---------- Task material ----------
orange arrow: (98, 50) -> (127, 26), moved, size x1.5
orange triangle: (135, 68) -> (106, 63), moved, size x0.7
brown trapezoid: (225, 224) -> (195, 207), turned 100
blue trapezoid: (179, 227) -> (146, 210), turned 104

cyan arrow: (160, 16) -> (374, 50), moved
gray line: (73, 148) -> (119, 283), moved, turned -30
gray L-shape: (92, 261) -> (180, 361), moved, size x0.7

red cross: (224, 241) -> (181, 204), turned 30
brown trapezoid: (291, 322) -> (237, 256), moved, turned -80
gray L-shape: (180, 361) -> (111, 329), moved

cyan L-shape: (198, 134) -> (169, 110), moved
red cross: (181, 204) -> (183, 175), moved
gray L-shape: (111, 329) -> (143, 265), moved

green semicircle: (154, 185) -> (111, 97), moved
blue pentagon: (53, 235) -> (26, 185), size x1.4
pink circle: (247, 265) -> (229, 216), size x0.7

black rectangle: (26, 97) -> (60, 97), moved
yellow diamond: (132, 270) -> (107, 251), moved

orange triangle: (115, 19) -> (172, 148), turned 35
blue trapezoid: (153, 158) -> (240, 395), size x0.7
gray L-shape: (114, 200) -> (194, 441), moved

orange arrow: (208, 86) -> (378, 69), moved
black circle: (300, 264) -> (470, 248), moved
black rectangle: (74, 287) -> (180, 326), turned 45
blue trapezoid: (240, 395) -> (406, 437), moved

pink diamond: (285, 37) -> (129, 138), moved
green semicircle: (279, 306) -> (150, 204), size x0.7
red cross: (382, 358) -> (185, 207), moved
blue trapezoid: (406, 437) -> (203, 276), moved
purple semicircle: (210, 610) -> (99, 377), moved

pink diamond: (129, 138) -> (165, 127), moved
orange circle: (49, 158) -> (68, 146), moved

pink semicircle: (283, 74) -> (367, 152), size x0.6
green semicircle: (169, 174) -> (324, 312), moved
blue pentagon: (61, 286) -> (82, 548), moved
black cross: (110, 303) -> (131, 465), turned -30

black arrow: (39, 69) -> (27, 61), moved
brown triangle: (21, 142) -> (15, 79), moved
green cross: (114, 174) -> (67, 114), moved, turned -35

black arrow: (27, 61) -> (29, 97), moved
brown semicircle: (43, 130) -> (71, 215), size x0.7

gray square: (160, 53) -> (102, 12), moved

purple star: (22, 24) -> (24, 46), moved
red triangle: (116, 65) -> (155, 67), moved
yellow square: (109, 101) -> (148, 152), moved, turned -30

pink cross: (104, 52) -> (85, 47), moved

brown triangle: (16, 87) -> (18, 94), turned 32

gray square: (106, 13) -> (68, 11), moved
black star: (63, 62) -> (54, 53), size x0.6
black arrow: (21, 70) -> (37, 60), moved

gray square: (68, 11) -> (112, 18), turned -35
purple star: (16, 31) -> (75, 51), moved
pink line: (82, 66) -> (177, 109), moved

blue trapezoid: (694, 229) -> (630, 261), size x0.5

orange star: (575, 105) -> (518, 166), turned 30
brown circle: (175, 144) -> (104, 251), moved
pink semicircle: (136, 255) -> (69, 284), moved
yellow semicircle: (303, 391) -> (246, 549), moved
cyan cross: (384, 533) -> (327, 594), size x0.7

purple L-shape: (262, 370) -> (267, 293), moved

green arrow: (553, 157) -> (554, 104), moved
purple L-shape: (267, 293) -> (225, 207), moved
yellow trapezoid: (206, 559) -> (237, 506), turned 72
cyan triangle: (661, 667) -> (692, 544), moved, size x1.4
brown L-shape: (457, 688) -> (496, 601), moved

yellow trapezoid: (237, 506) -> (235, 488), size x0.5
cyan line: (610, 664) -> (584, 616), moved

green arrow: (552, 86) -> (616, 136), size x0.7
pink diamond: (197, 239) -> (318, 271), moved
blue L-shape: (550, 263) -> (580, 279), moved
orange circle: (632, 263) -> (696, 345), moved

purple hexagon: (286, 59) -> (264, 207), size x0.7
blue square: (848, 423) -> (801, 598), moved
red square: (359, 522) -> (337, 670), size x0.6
----------
▶ Your goal: Reproduce, exactly as they stand in the data above, the lines from the one that holds "green cross: (114, 174)" to the one that holds "pink semicircle: (136, 255)", inclusive.

▶ Response to the task:
green cross: (114, 174) -> (67, 114), moved, turned -35

black arrow: (27, 61) -> (29, 97), moved
brown semicircle: (43, 130) -> (71, 215), size x0.7

gray square: (160, 53) -> (102, 12), moved

purple star: (22, 24) -> (24, 46), moved
red triangle: (116, 65) -> (155, 67), moved
yellow square: (109, 101) -> (148, 152), moved, turned -30

pink cross: (104, 52) -> (85, 47), moved

brown triangle: (16, 87) -> (18, 94), turned 32

gray square: (106, 13) -> (68, 11), moved
black star: (63, 62) -> (54, 53), size x0.6
black arrow: (21, 70) -> (37, 60), moved

gray square: (68, 11) -> (112, 18), turned -35
purple star: (16, 31) -> (75, 51), moved
pink line: (82, 66) -> (177, 109), moved

blue trapezoid: (694, 229) -> (630, 261), size x0.5

orange star: (575, 105) -> (518, 166), turned 30
brown circle: (175, 144) -> (104, 251), moved
pink semicircle: (136, 255) -> (69, 284), moved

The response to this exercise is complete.